Examine the entries and show every line in which the word "blue" is found.
(PROVIDED ENTRIES)
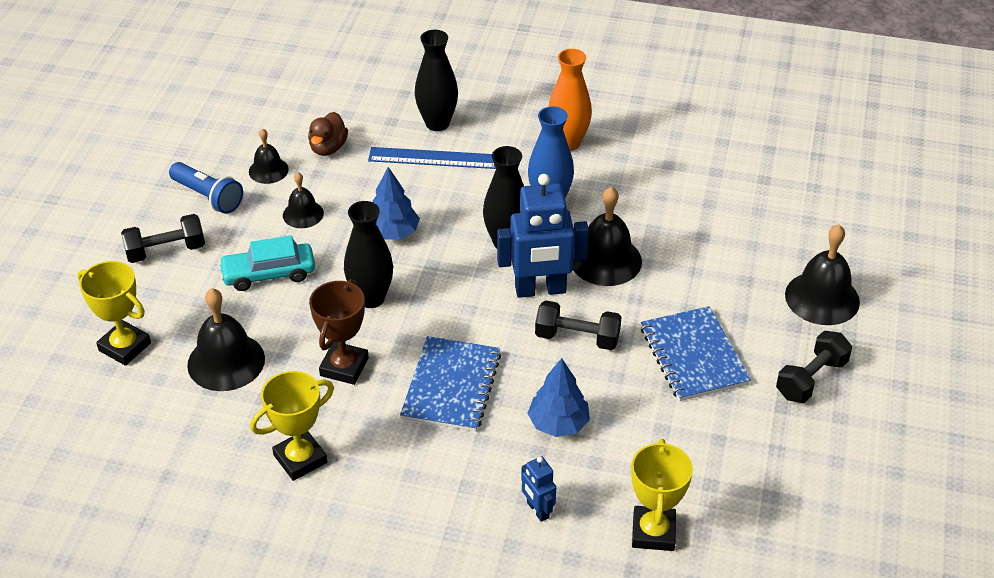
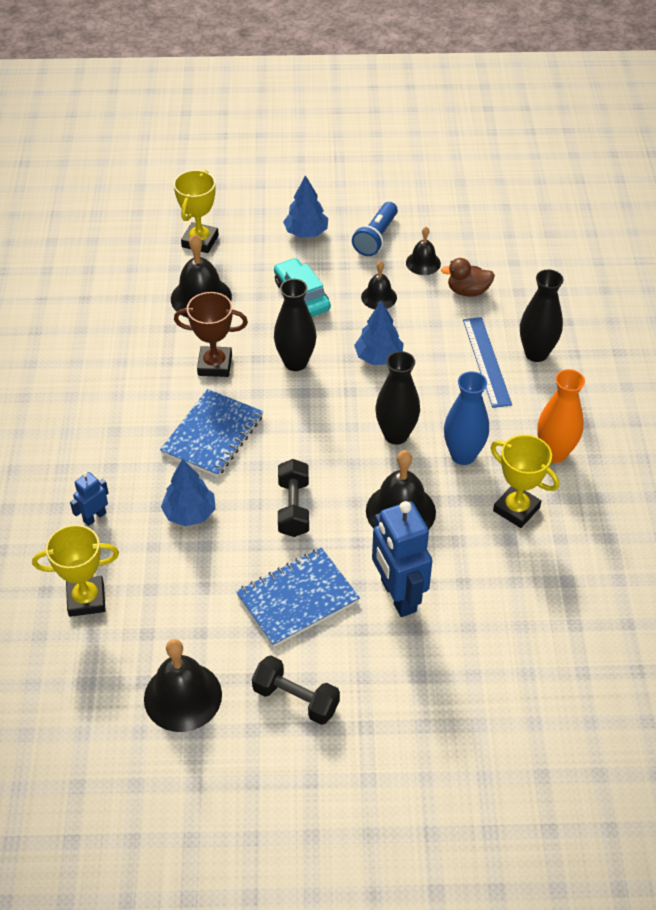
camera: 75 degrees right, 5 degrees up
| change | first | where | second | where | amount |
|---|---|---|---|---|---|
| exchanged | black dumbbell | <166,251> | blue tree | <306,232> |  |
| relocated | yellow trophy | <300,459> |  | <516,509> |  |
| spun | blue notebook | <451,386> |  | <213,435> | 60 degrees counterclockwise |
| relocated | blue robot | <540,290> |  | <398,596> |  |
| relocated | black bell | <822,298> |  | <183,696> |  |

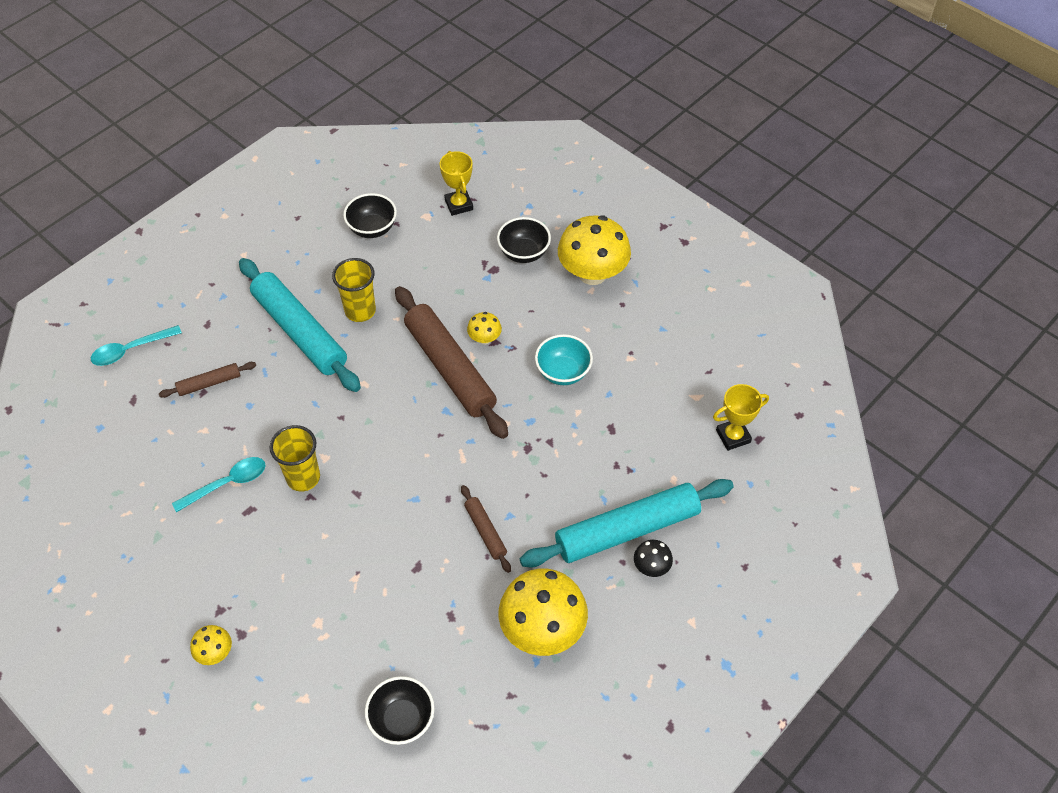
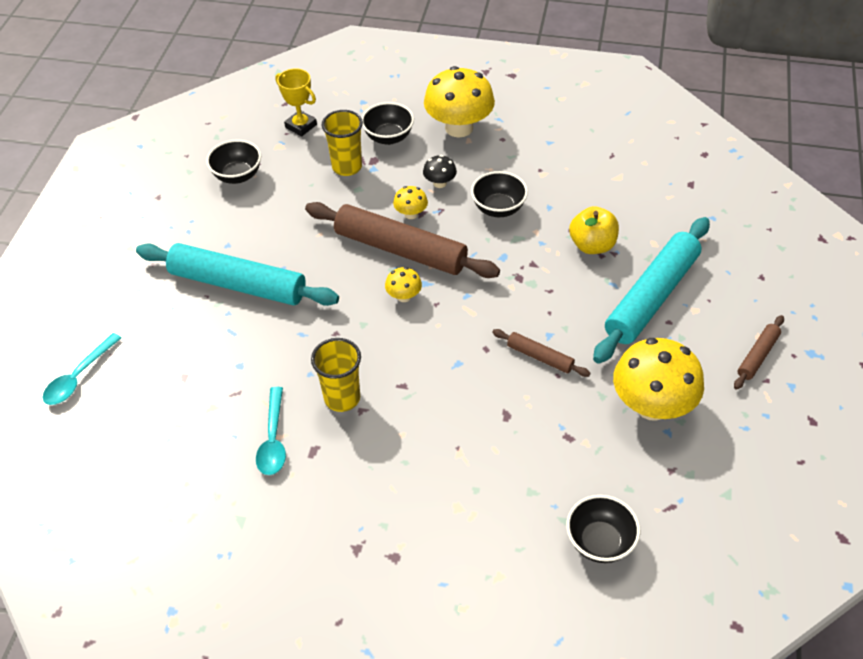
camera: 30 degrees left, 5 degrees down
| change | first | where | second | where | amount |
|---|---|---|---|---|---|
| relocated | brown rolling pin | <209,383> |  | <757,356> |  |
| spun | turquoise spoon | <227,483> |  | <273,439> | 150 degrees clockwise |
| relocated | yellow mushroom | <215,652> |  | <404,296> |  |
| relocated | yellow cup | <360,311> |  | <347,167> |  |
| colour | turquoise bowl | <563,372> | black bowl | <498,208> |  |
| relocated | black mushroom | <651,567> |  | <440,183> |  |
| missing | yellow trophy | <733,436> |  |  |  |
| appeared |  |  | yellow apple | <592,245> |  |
(End PROVIDED ENTRIES)
# [SOLUTION TO THIS EXERCISE]
| exchanged | black dumbbell | <166,251> | blue tree | <306,232> |  |
| spun | blue notebook | <451,386> |  | <213,435> | 60 degrees counterclockwise |
| relocated | blue robot | <540,290> |  | <398,596> |  |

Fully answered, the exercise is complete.